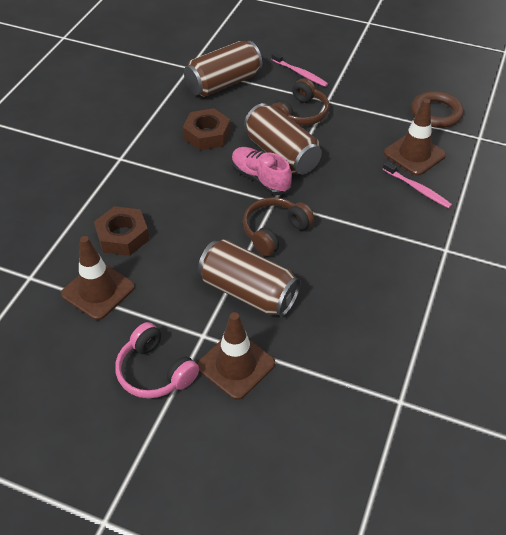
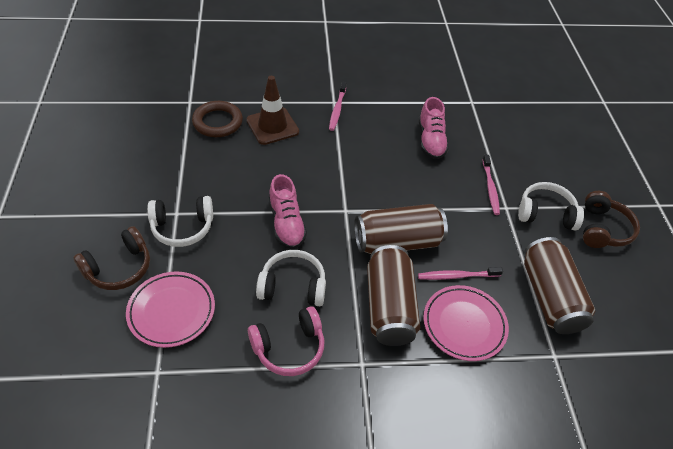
brown nut: 2 -> 0
brown traffic cone: 3 -> 1
pink plate: 0 -> 2
pink shoe: 1 -> 2
pink toothbrush: 2 -> 3
white headphones: 0 -> 3

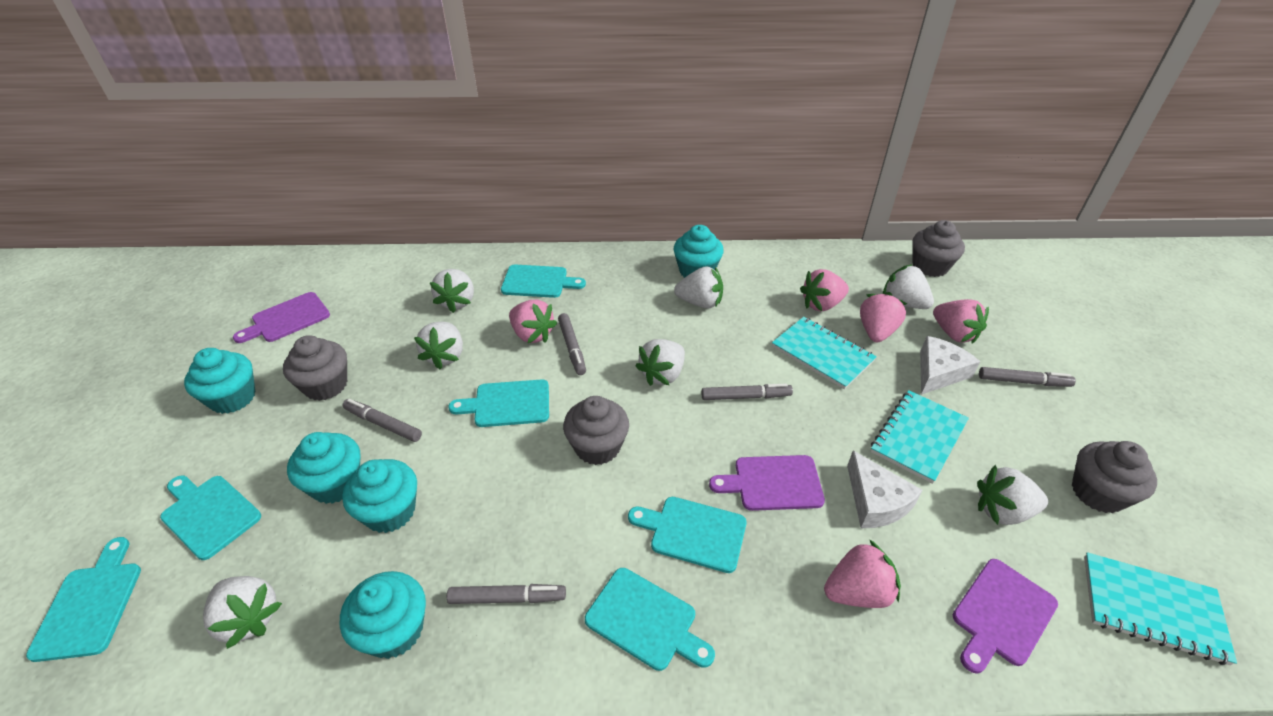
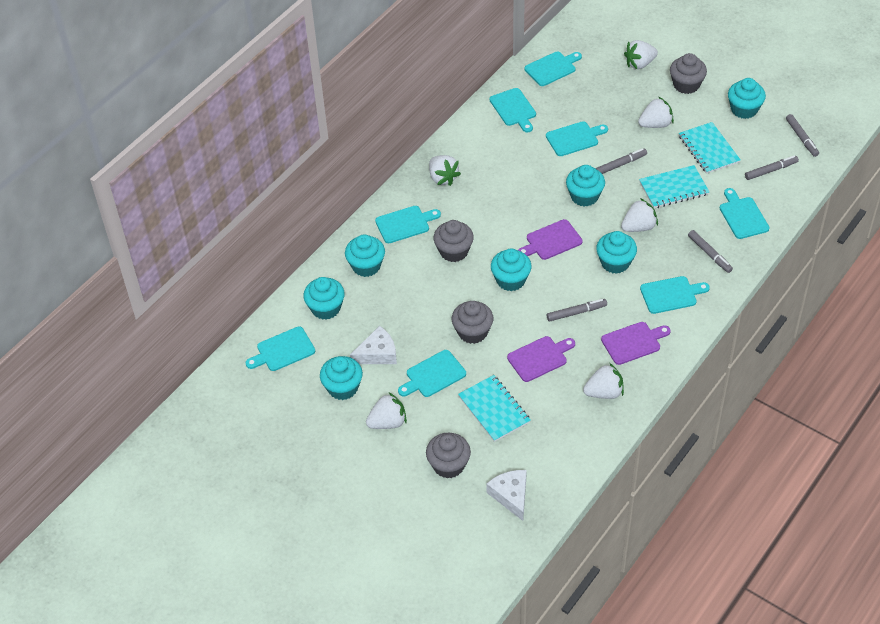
pink strawberry: 5 -> 0
turquoise cupcake: 5 -> 7
turquoise cutting board: 6 -> 8
white strawberry: 7 -> 6

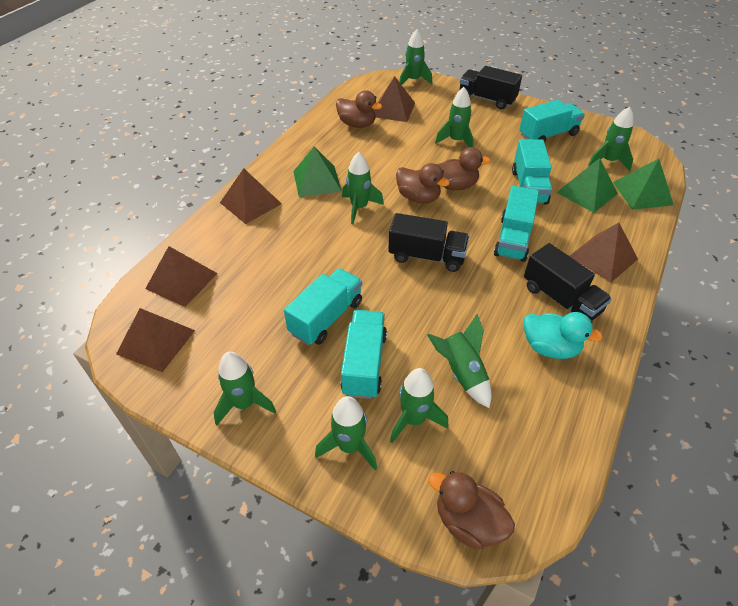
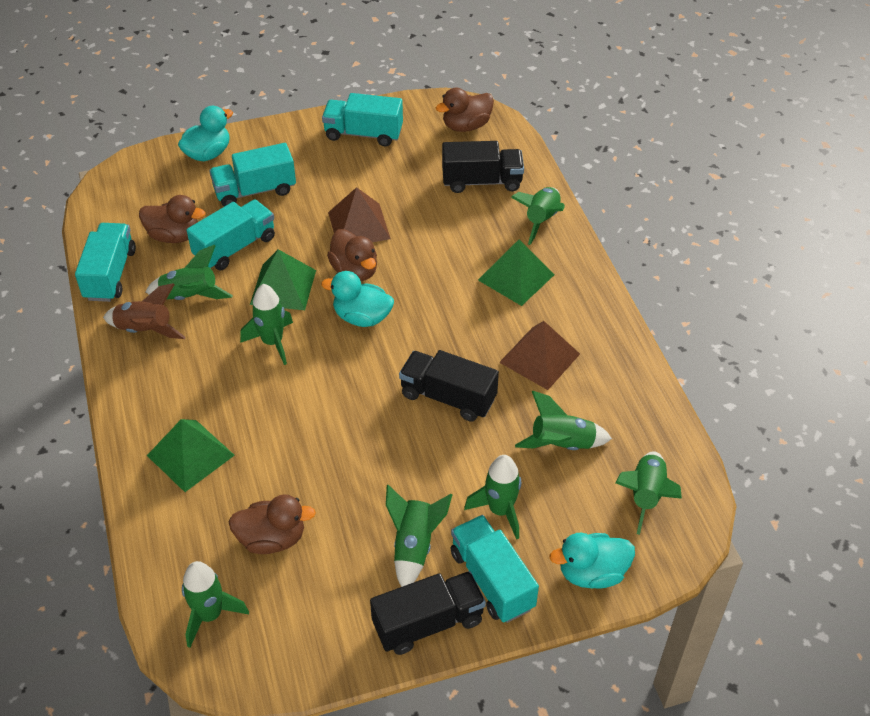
brown pyramid: 5 -> 2
brown rocket: 0 -> 1
turquoise duck: 1 -> 3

○ ○ ○ ○

» **Exercise details**
Starting with the first line of the material above and ending with the line that holds "brown rocket: 0 -> 1", write out those lines exactly, without pictures.

» **Expected answer**
brown nut: 2 -> 0
brown traffic cone: 3 -> 1
pink plate: 0 -> 2
pink shoe: 1 -> 2
pink toothbrush: 2 -> 3
white headphones: 0 -> 3

pink strawberry: 5 -> 0
turquoise cupcake: 5 -> 7
turquoise cutting board: 6 -> 8
white strawberry: 7 -> 6

brown pyramid: 5 -> 2
brown rocket: 0 -> 1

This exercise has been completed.